*** Block opens ***

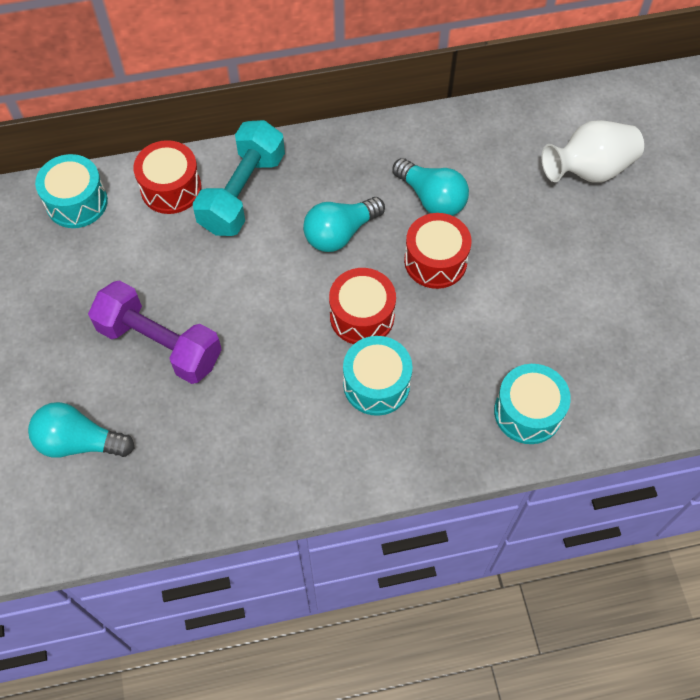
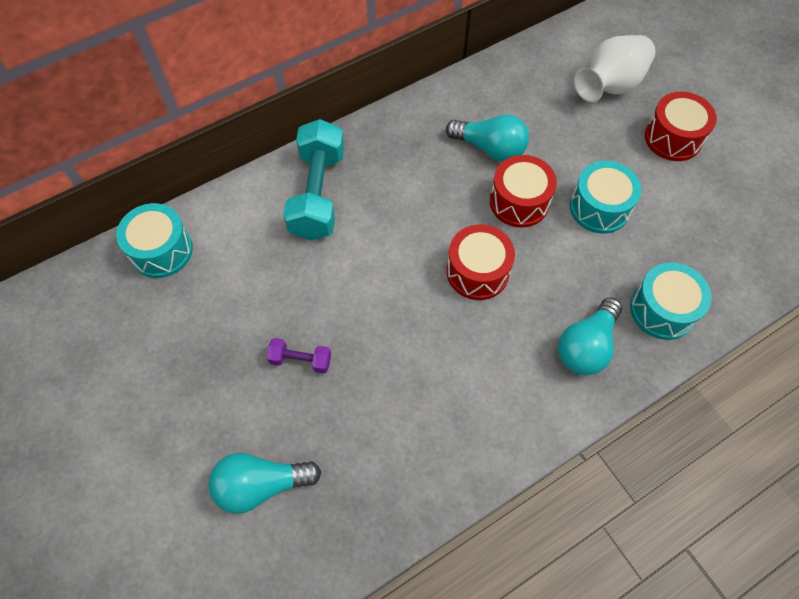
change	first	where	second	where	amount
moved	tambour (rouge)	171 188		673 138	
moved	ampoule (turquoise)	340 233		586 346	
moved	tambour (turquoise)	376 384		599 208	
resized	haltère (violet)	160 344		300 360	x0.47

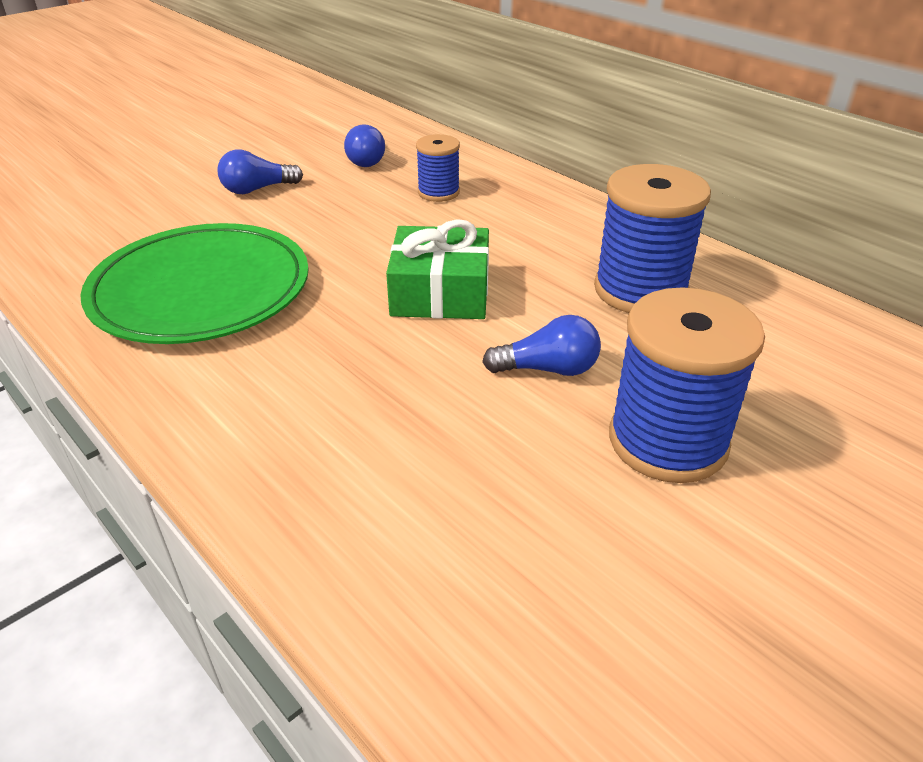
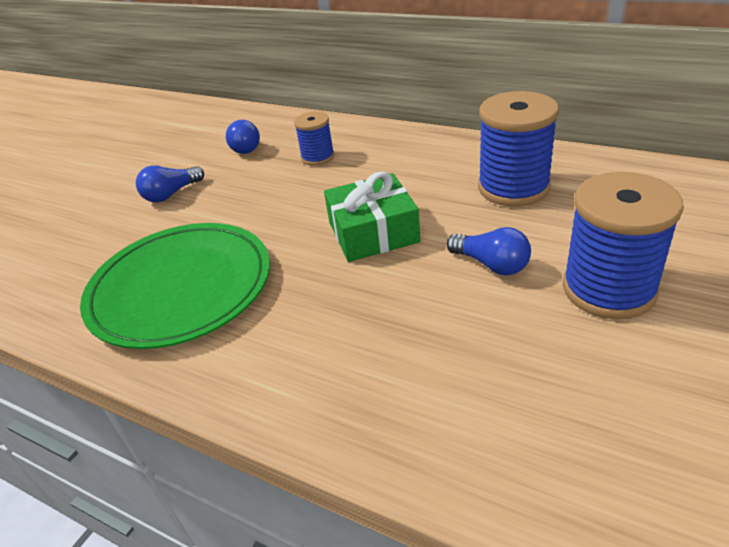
change	first	where	second	where	amount
turned	ampoule (bleu)	548 369		491 264	60 degrees clockwise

*** Block closes ***

### Your instructions
Across all the entries, how many lines include "ampoule"? Answer with the number alone.

### Solution to this task
2